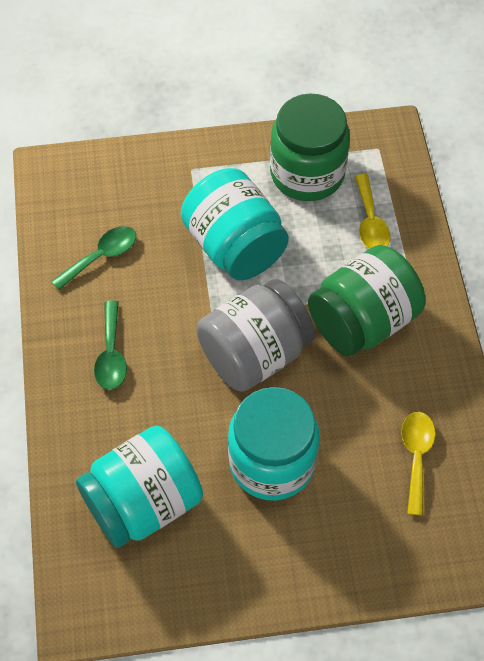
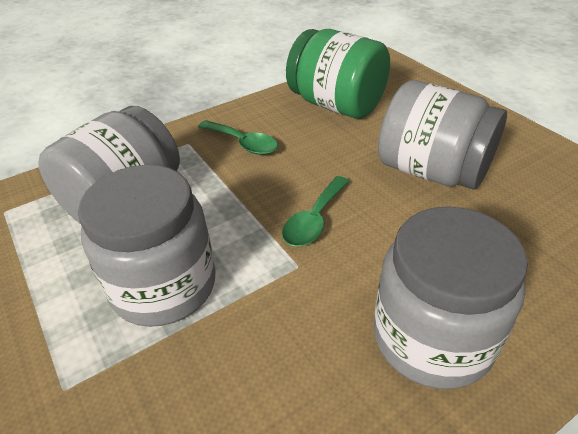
green jar: 2 -> 1
grey jar: 1 -> 4
turquoise jar: 3 -> 0
yellow spoon: 2 -> 0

__________

In your copy, restate the data above word for word but leave out any picture.

EXERCISE OUTPUT >>
green jar: 2 -> 1
grey jar: 1 -> 4
turquoise jar: 3 -> 0
yellow spoon: 2 -> 0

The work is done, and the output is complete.